Entries supplied:
--------------------------------------------------
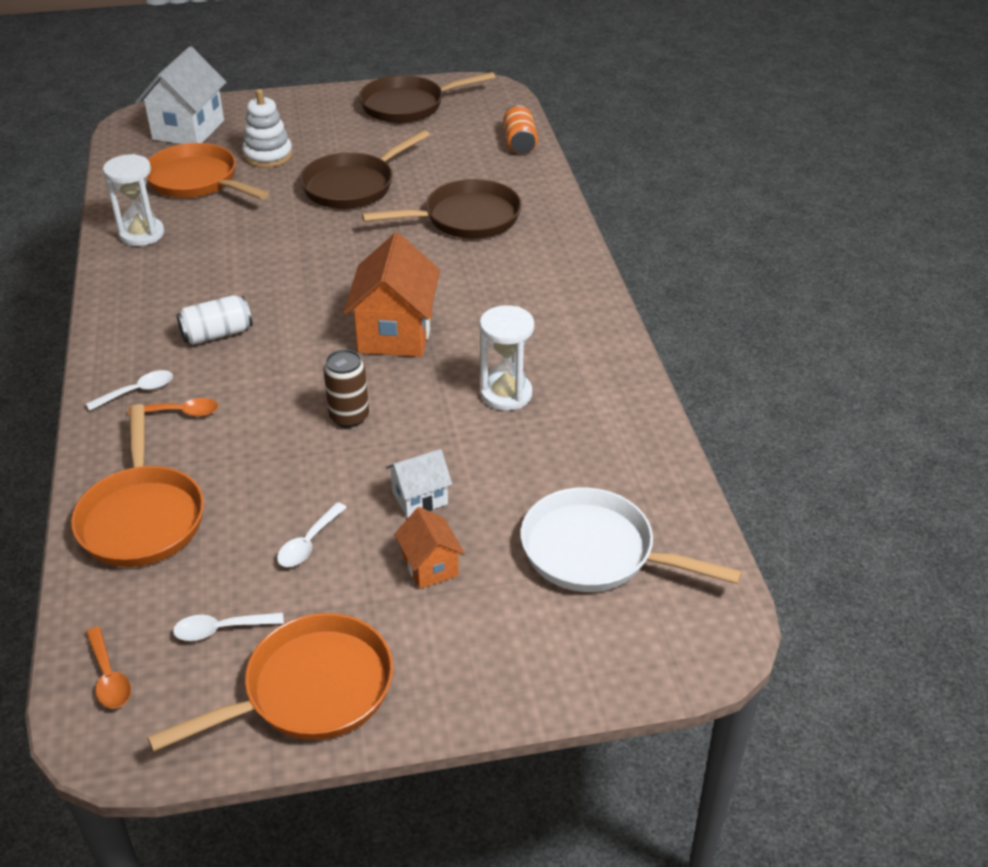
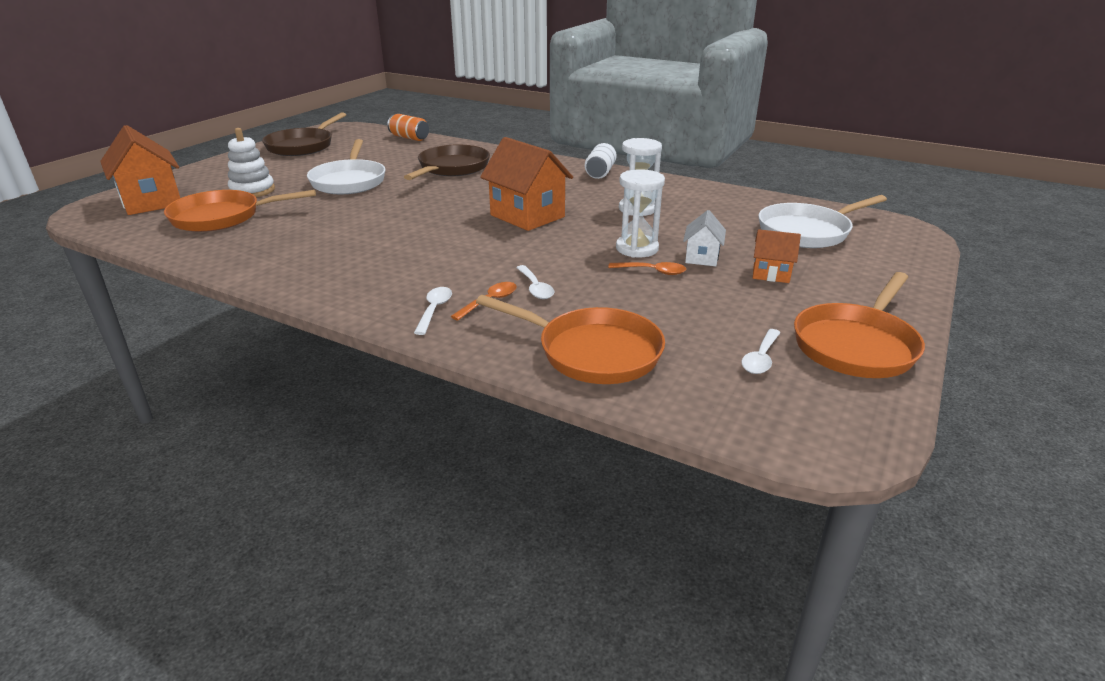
camera: 50 degrees left, 10 degrees down
(109, 677) = (770, 421): orange spoon -> orange spoon (652, 271)
(142, 234) = (239, 252): white hourglass -> white hourglass (637, 248)
(188, 130) = (151, 202): white house -> orange house
(217, 334) = (421, 263): white can -> white can (600, 172)
(308, 543) = (703, 302): white spoon -> white spoon (535, 288)
(310, 690) = (856, 345): orange pan -> orange pan turned 150 degrees counterclockwise
(349, 417) = (589, 252): brown can -> none
(353, 186) = (349, 181): brown pan -> white pan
--------------------------------------------------
Instructions to follow:
Each line above should be written out again exactly, and no picture should appear in the copy.

Solution below:
camera: 50 degrees left, 10 degrees down
(109, 677) = (770, 421): orange spoon -> orange spoon (652, 271)
(142, 234) = (239, 252): white hourglass -> white hourglass (637, 248)
(188, 130) = (151, 202): white house -> orange house
(217, 334) = (421, 263): white can -> white can (600, 172)
(308, 543) = (703, 302): white spoon -> white spoon (535, 288)
(310, 690) = (856, 345): orange pan -> orange pan turned 150 degrees counterclockwise
(349, 417) = (589, 252): brown can -> none
(353, 186) = (349, 181): brown pan -> white pan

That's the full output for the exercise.